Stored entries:
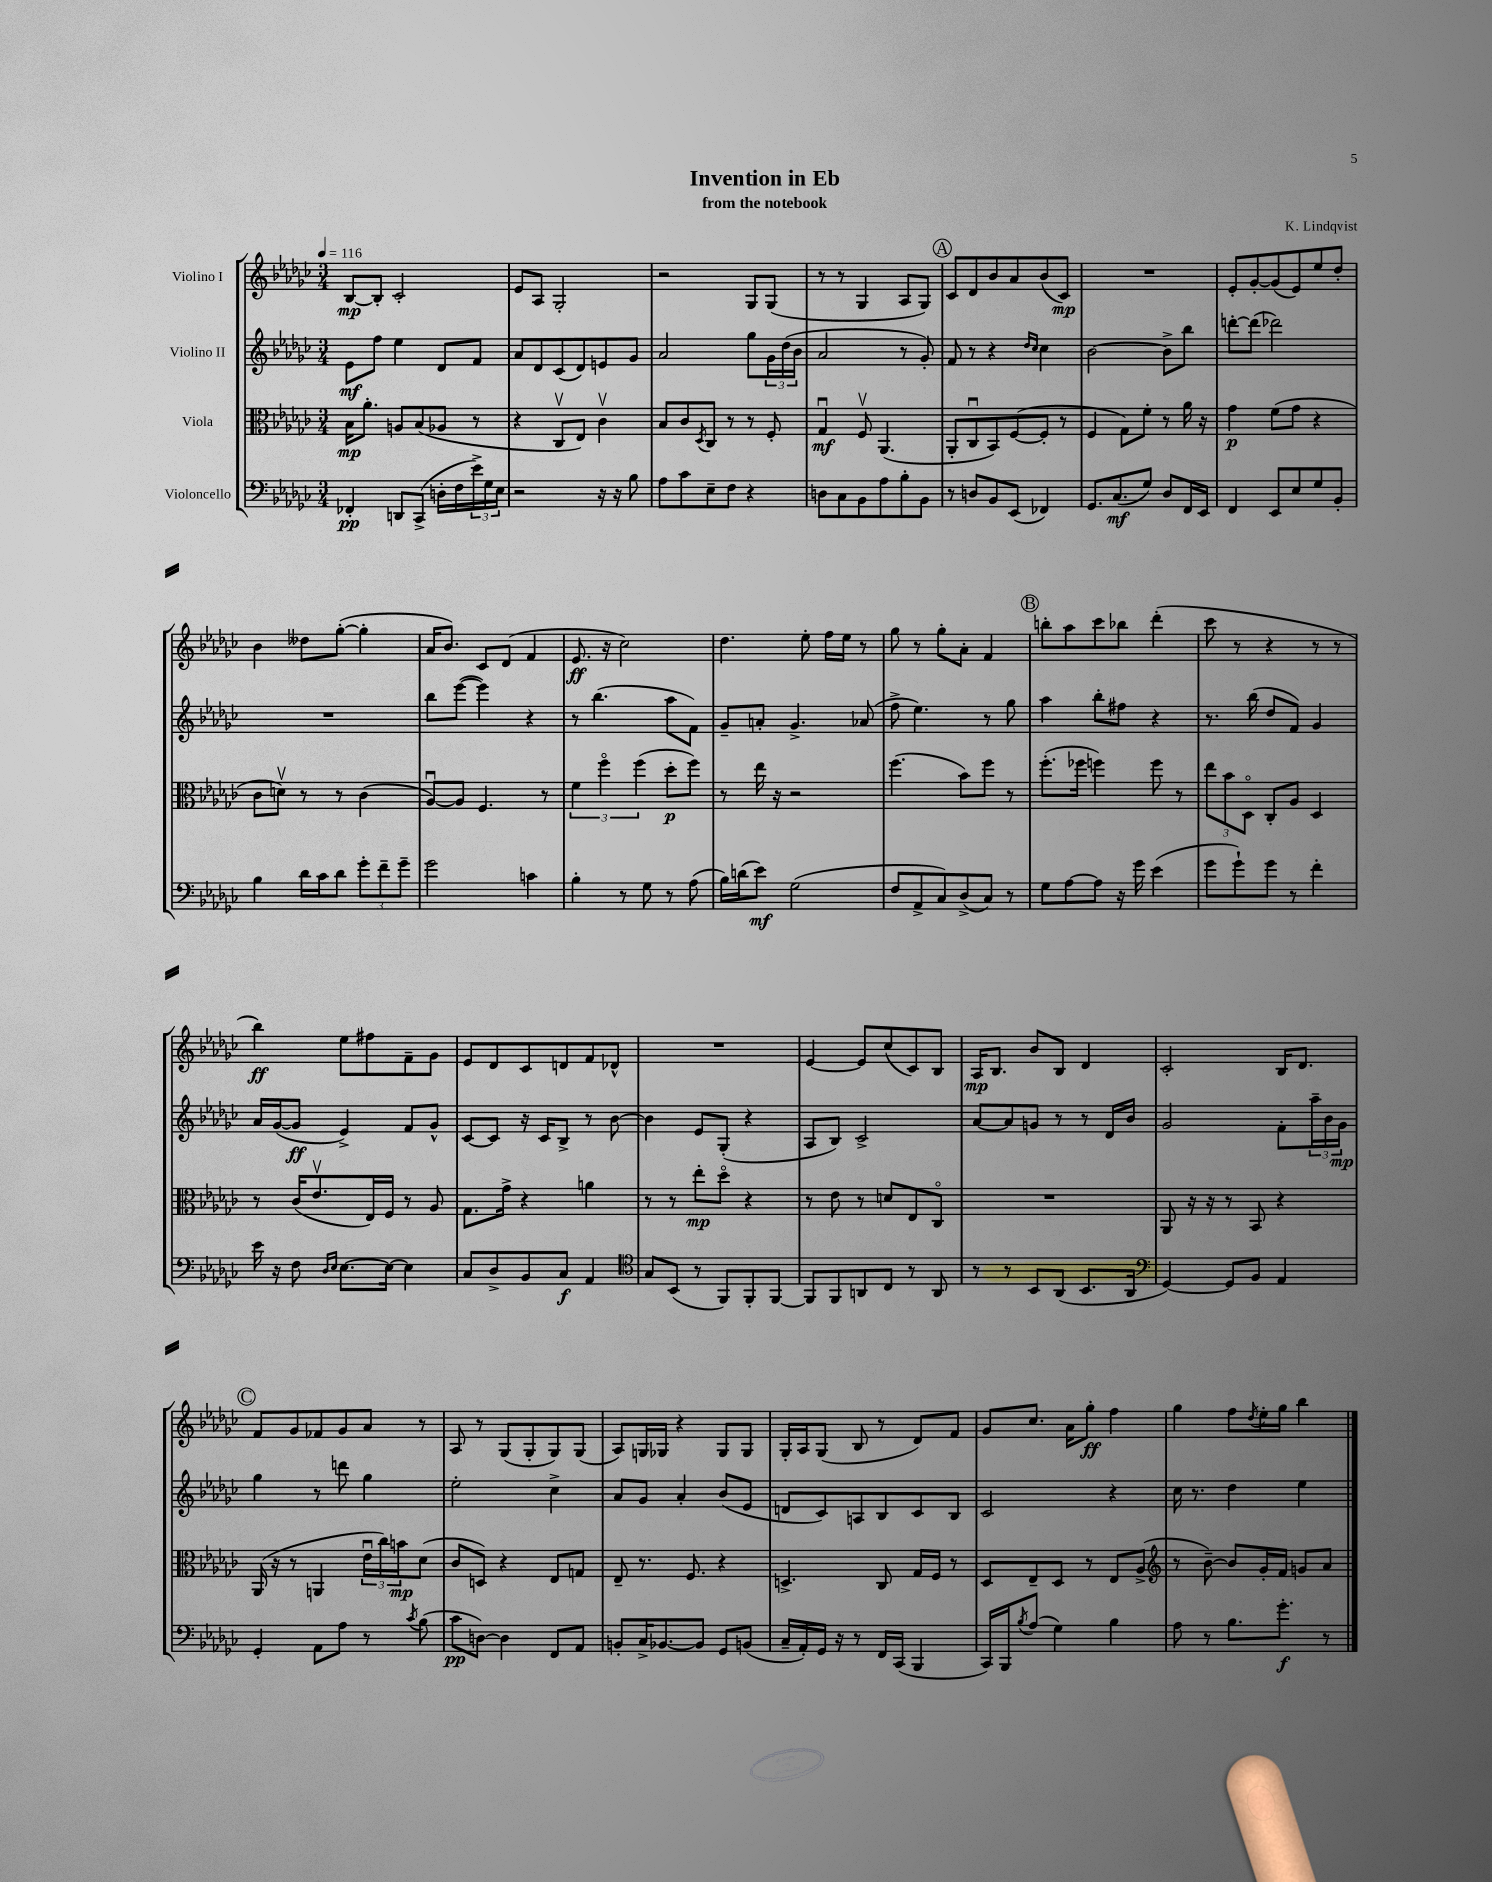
\header { title = "Invention in Eb" composer = "K. Lindqvist" subtitle = "from the notebook" }
<<
\new StaffGroup <<
\new Staff = "s0" \with { instrumentName = "Violino I" } {
    \clef treble \key ges \major \numericTimeSignature \time 3/4 \tempo 4 = 116
    bes8~\mp bes8-. ces'2-. |
    ees'8 aes8 ges2-. |
    r2 ges8 ges8( |
    r8 r8 ges4 aes8 ges8) |
    \mark \markup { \circle "A" } ces'8 des'8 bes'8 aes'8 bes'8( ces'8\mp) |
    R2. |
    ees'8-. ges'8~-. ges'8( ees'8) ees''8 des''8-. |
    bes'4 deses''8 ges''8~-.( ges''4-. |
    aes'16 bes'8.) ces'8 des'8( f'4 |
    ees'8.\ff r16 ces''2) |
    des''4. ees''8-. f''16 ees''16 r8 |
    ges''8 r8 ges''8-. aes'8-. f'4 |
    \mark \markup { \circle "B" } b''8-. aes''8 ces'''8 bes''8 des'''4-.( |
    ces'''8 r8 r4 r8 r8 |
    bes''4\ff) ees''8 fis''8 f'8-- ges'8 |
    ees'8 des'8 ces'8 d'8 f'8 des'8-^ |
    R2. |
    ees'4~ ees'8 ces''8( ces'8) bes8 |
    aes16\mp bes8. bes'8 bes8 des'4 |
    ces'2-. bes16 des'8. |
    \mark \markup { \circle "C" } f'8 ges'8 fes'8 ges'8 aes'8 r8 |
    aes8 r8 ges8( ges8-. ges8) ges8( |
    aes8) g16 ges16 r4 ges8 ges8 |
    ges16-. aes16 ges8( bes8 r8 des'8) f'8 |
    ges'8 ces''8. aes'16 ges''8-.\ff f''4 |
    ges''4 f''8 \acciaccatura { des''8 } ees''16-. ges''16 bes''4 \bar "|." |
}
\new Staff = "s1" \with { instrumentName = "Violino II" } {
    \clef treble \key ges \major \numericTimeSignature \time 3/4
    ees'8\mf f''8 ees''4 des'8 f'8 |
    aes'8 des'8 ces'8( des'8) e'8 ges'8 |
    aes'2 ges''8 \tuplet 3/2 { ges'16 des''16( bes'16 } |
    aes'2 r8 ges'8-.) |
    \mark \markup { \circle "A" } f'8 r8 r4 \grace { des''16 ces''16 } ces''4 |
    bes'2~ bes'8-> bes''8 |
    d'''8~-. d'''8( des'''2) |
    R2. |
    bes''8 ees'''8~( ees'''4) r4 |
    r8 bes''4.( aes''8 f'8) |
    ges'8-- a'8-. ges'4.-> aes'8( |
    f''8-> ees''4.) r8 ges''8 |
    \mark \markup { \circle "B" } aes''4 bes''8-. fis''8 r4 |
    r8. bes''16( des''8 f'8) ges'4 |
    aes'16 ges'16~( ges'8\ff ees'4->) f'8 ges'8-^ |
    ces'8~ ces'8 r16 ces'16 bes8-> r8 bes'8~ |
    bes'4 ees'8 ges8-.( r4 |
    aes8 bes8) ces'2-> |
    aes'8~ aes'8 g'8 r8 r8 des'16 bes'16 |
    ges'2 f'8-. \tuplet 3/2 { aes''16-- bes'16 ges'16\mp } |
    \mark \markup { \circle "C" } ges''4 r8 d'''8 ges''4 |
    ees''2-. ces''4-> |
    aes'8 ges'8 aes'4-. bes'8( ees'8 |
    d'8 ces'8) a8 bes8 ces'8 bes8 |
    ces'2 r4 |
    ces''16 r8. des''4 ees''4 \bar "|." |
}
\new Staff = "s2" \with { instrumentName = "Viola" } {
    \clef alto \key ges \major \numericTimeSignature \time 3/4
    bes16\mp aes'8.-. a8 bes8( aes8 r8 |
    r4 ces8\upbow ees8) ces'4\upbow |
    bes8 ces'8 \acciaccatura { des8 } ces8 r8 r8 f8-. |
    ges4\downbow\mf f8\upbow aes,4.( |
    \mark \markup { \circle "A" } aes,8-. ces8\downbow bes,8) f8~( f8-. r8 |
    f4 ges8) f'8-. r8 aes'16 r16 |
    ges'4\p f'8( ges'8 r4 |
    ces'8 d'8\upbow) r8 r8 ces'4( |
    aes8~\downbow) aes8 f4. r8 |
    \tuplet 3/2 { f'4 f''4\flageolet f''4( } des''8-.\p f''8) |
    r8 ees''16 r16 r2 |
    f''4.( bes'8) f''8 r8 |
    \mark \markup { \circle "B" } f''8.-.( fes''16 f''4) f''8 r8 |
    \tuplet 3/2 { ees''8 bes'8 des8\flageolet } ces8-. aes8 des4 |
    r8 ces'16( ees'8.\upbow ees16) f16 r8 aes8 |
    ges8. ges'16-> r4 a'4 |
    r8 r8 ees''8-.\mp des''8\flageolet r4 |
    r8 ees'8 r8 d'8 ees8 ces8\flageolet |
    R2. |
    aes,8 r16 r16 r8 bes,8 r4 |
    \mark \markup { \circle "C" } aes,16( r16 r8 a,4 \tuplet 3/2 { ees'16\downbow ces''16) b'16\mp } des'8( |
    ces'8 d8) r4 ees8 g8 |
    ees8-- r8. f8. r4 |
    d4.-> ces8 ges16 f16 r8 |
    des8 ees8-- des8 r8 ees8 aes8->( |
    \clef treble r8 bes'8~--) bes'8 ges'16-. f'16 g'8 aes'8 \bar "|." |
}
\new Staff = "s3" \with { instrumentName = "Violoncello" } {
    \clef bass \key ges \major \numericTimeSignature \time 3/4
    fes,4-.\pp d,8 ces,8->( d16-. f16 \tuplet 3/2 { ees'16->) ges16 ees16 } |
    r2 r16 r16 bes8 |
    aes8 ces'8 ees8-- f8 r4 |
    d8 ces8 bes,8 aes8 bes8-. bes,8 |
    \mark \markup { \circle "A" } r8 d8 bes,8 ees,8( fes,4) |
    ges,8. ces8.\mf( ges8) des8 f,16 ees,16 |
    f,4 ees,8 ees8 ges8 bes,8-. |
    bes4 des'16 ces'16 des'8 \tuplet 3/2 { ges'8-. f'8-- ges'8-- } |
    ges'2 c'4 |
    bes4-. r8 ges8 r8 aes8( |
    bes16) d'16( ees'8\mf) ges2( |
    f8 aes,8-> ces8) des8->( ces8) r8 |
    \mark \markup { \circle "B" } ges8 aes8~ aes8 r16 ges'16 ees'4( |
    ges'8 ges'8-!) ges'8 r8 f'4-. |
    ees'16 r16 f8 \grace { des16 ees16 } ees8.~ ees16~ ees4 |
    ces8 des8-> bes,8 ces8\f aes,4 |
    \clef tenor ges8 bes,8( r8 f,8) f,8-. f,8~ |
    f,8 f,8 a,8 ces8 r8 a,8 |
    r8 r8 bes,8 aes,8( bes,8. aes,16 |
    \clef bass ges,4~) ges,8 bes,8 aes,4 |
    \mark \markup { \circle "C" } ges,4-. aes,8 aes8 r8 \acciaccatura { ces'8 } bes8( |
    ces'8\pp d8~) d4 f,8 aes,8 |
    b,8-. ces16-> bes,8.~ bes,8 ges,8 b,8( |
    ces16-- aes,16-.) ges,16 r16 r8 f,16 ces,16( bes,,4 |
    ces,16) bes,,16 \acciaccatura { bes8 } aes8( ges4) bes4 |
    aes8 r8 bes8. ges'8.-.\f r8 \bar "|." |
}
>>
>>
\layout { \context { \Score \remove "Bar_number_engraver" } }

== Aim of the exercise ==
Reproduce every line of the listing exactly as it appears, leaving out the pictures.

== Output of the exercise ==
\header { title = "Invention in Eb" composer = "K. Lindqvist" subtitle = "from the notebook" }
<<
\new StaffGroup <<
\new Staff = "s0" \with { instrumentName = "Violino I" } {
    \clef treble \key ges \major \numericTimeSignature \time 3/4 \tempo 4 = 116
    bes8~\mp bes8-. ces'2-. |
    ees'8 aes8 ges2-. |
    r2 ges8 ges8( |
    r8 r8 ges4 aes8 ges8) |
    \mark \markup { \circle "A" } ces'8 des'8 bes'8 aes'8 bes'8( ces'8\mp) |
    R2. |
    ees'8-. ges'8~-. ges'8( ees'8) ees''8 des''8-. |
    bes'4 deses''8 ges''8~-.( ges''4-. |
    aes'16 bes'8.) ces'8 des'8( f'4 |
    ees'8.\ff r16 ces''2) |
    des''4. ees''8-. f''16 ees''16 r8 |
    ges''8 r8 ges''8-. aes'8-. f'4 |
    \mark \markup { \circle "B" } b''8-. aes''8 ces'''8 bes''8 des'''4-.( |
    ces'''8 r8 r4 r8 r8 |
    bes''4\ff) ees''8 fis''8 f'8-- ges'8 |
    ees'8 des'8 ces'8 d'8 f'8 des'8-^ |
    R2. |
    ees'4~ ees'8 ces''8( ces'8) bes8 |
    aes16\mp bes8. bes'8 bes8 des'4 |
    ces'2-. bes16 des'8. |
    \mark \markup { \circle "C" } f'8 ges'8 fes'8 ges'8 aes'8 r8 |
    aes8 r8 ges8( ges8-. ges8) ges8( |
    aes8) g16 ges16 r4 ges8 ges8 |
    ges16-. aes16 ges8( bes8 r8 des'8) f'8 |
    ges'8 ces''8. aes'16 ges''8-.\ff f''4 |
    ges''4 f''8 \acciaccatura { des''8 } ees''16-. ges''16 bes''4 \bar "|." |
}
\new Staff = "s1" \with { instrumentName = "Violino II" } {
    \clef treble \key ges \major \numericTimeSignature \time 3/4
    ees'8\mf f''8 ees''4 des'8 f'8 |
    aes'8 des'8 ces'8( des'8) e'8 ges'8 |
    aes'2 ges''8 \tuplet 3/2 { ges'16 des''16( bes'16 } |
    aes'2 r8 ges'8-.) |
    \mark \markup { \circle "A" } f'8 r8 r4 \grace { des''16 ces''16 } ces''4 |
    bes'2~ bes'8-> bes''8 |
    d'''8~-. d'''8( des'''2) |
    R2. |
    bes''8 ees'''8~( ees'''4) r4 |
    r8 bes''4.( aes''8 f'8) |
    ges'8-- a'8-. ges'4.-> aes'8( |
    f''8-> ees''4.) r8 ges''8 |
    \mark \markup { \circle "B" } aes''4 bes''8-. fis''8 r4 |
    r8. bes''16( des''8 f'8) ges'4 |
    aes'16 ges'16~( ges'8\ff ees'4->) f'8 ges'8-^ |
    ces'8~ ces'8 r16 ces'16 bes8-> r8 bes'8~ |
    bes'4 ees'8 ges8-.( r4 |
    aes8 bes8) ces'2-> |
    aes'8~ aes'8 g'8 r8 r8 des'16 bes'16 |
    ges'2 f'8-. \tuplet 3/2 { aes''16-- bes'16 ges'16\mp } |
    \mark \markup { \circle "C" } ges''4 r8 d'''8 ges''4 |
    ees''2-. ces''4-> |
    aes'8 ges'8 aes'4-. bes'8( ees'8 |
    d'8 ces'8) a8 bes8 ces'8 bes8 |
    ces'2 r4 |
    ces''16 r8. des''4 ees''4 \bar "|." |
}
\new Staff = "s2" \with { instrumentName = "Viola" } {
    \clef alto \key ges \major \numericTimeSignature \time 3/4
    bes16\mp aes'8.-. a8 bes8( aes8 r8 |
    r4 ces8\upbow ees8) ces'4\upbow |
    bes8 ces'8 \acciaccatura { des8 } ces8 r8 r8 f8-. |
    ges4\downbow\mf f8\upbow aes,4.( |
    \mark \markup { \circle "A" } aes,8-. ces8\downbow bes,8) f8~( f8-. r8 |
    f4 ges8) f'8-. r8 aes'16 r16 |
    ges'4\p f'8( ges'8 r4 |
    ces'8 d'8\upbow) r8 r8 ces'4( |
    aes8~\downbow) aes8 f4. r8 |
    \tuplet 3/2 { f'4 f''4\flageolet f''4( } des''8-.\p f''8) |
    r8 ees''16 r16 r2 |
    f''4.( bes'8) f''8 r8 |
    \mark \markup { \circle "B" } f''8.-.( fes''16 f''4) f''8 r8 |
    \tuplet 3/2 { ees''8 bes'8 des8\flageolet } ces8-. aes8 des4 |
    r8 ces'16( ees'8.\upbow ees16) f16 r8 aes8 |
    ges8. ges'16-> r4 a'4 |
    r8 r8 ees''8-.\mp des''8\flageolet r4 |
    r8 ees'8 r8 d'8 ees8 ces8\flageolet |
    R2. |
    aes,8 r16 r16 r8 bes,8 r4 |
    \mark \markup { \circle "C" } aes,16( r16 r8 a,4 \tuplet 3/2 { ees'16\downbow ces''16) b'16\mp } des'8( |
    ces'8 d8) r4 ees8 g8 |
    ees8-- r8. f8. r4 |
    d4.-> ces8 ges16 f16 r8 |
    des8 ees8-- des8 r8 ees8 aes8->( |
    \clef treble r8 bes'8~--) bes'8 ges'16-. f'16 g'8 aes'8 \bar "|." |
}
\new Staff = "s3" \with { instrumentName = "Violoncello" } {
    \clef bass \key ges \major \numericTimeSignature \time 3/4
    fes,4-.\pp d,8 ces,8->( d16-. f16 \tuplet 3/2 { ees'16->) ges16 ees16 } |
    r2 r16 r16 bes8 |
    aes8 ces'8 ees8-- f8 r4 |
    d8 ces8 bes,8 aes8 bes8-. bes,8 |
    \mark \markup { \circle "A" } r8 d8 bes,8 ees,8( fes,4) |
    ges,8. ces8.\mf( ges8) des8 f,16 ees,16 |
    f,4 ees,8 ees8 ges8 bes,8-. |
    bes4 des'16 ces'16 des'8 \tuplet 3/2 { ges'8-. f'8-- ges'8-- } |
    ges'2 c'4 |
    bes4-. r8 ges8 r8 aes8( |
    bes16) d'16( ees'8\mf) ges2( |
    f8 aes,8-> ces8) des8->( ces8) r8 |
    \mark \markup { \circle "B" } ges8 aes8~ aes8 r16 ges'16 ees'4( |
    ges'8 ges'8-!) ges'8 r8 f'4-. |
    ees'16 r16 f8 \grace { des16 ees16 } ees8.~ ees16~ ees4 |
    ces8 des8-> bes,8 ces8\f aes,4 |
    \clef tenor ges8 bes,8( r8 f,8) f,8-. f,8~ |
    f,8 f,8 a,8 ces8 r8 a,8 |
    r8 r8 bes,8 aes,8( bes,8. aes,16 |
    \clef bass ges,4~) ges,8 bes,8 aes,4 |
    \mark \markup { \circle "C" } ges,4-. aes,8 aes8 r8 \acciaccatura { ces'8 } bes8( |
    ces'8\pp d8~) d4 f,8 aes,8 |
    b,8-. ces16-> bes,8.~ bes,8 ges,8 b,8( |
    ces16-- aes,16-.) ges,16 r16 r8 f,16 ces,16( bes,,4 |
    ces,16) bes,,16 \acciaccatura { bes8 } aes8( ges4) bes4 |
    aes8 r8 bes8. ges'8.-.\f r8 \bar "|." |
}
>>
>>
\layout { \context { \Score \remove "Bar_number_engraver" } }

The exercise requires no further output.